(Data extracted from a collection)
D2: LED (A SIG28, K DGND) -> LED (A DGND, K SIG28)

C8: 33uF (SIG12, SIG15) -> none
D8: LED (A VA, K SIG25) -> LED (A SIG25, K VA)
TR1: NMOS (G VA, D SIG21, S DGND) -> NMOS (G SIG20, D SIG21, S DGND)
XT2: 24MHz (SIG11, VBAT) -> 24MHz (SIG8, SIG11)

● **TASK STATEMENT**
Starting at the line that contains "D8: LED (A VA, K", retype each line through the last one in the records, both included, and add nothing.

● **REPLY**
D8: LED (A VA, K SIG25) -> LED (A SIG25, K VA)
TR1: NMOS (G VA, D SIG21, S DGND) -> NMOS (G SIG20, D SIG21, S DGND)
XT2: 24MHz (SIG11, VBAT) -> 24MHz (SIG8, SIG11)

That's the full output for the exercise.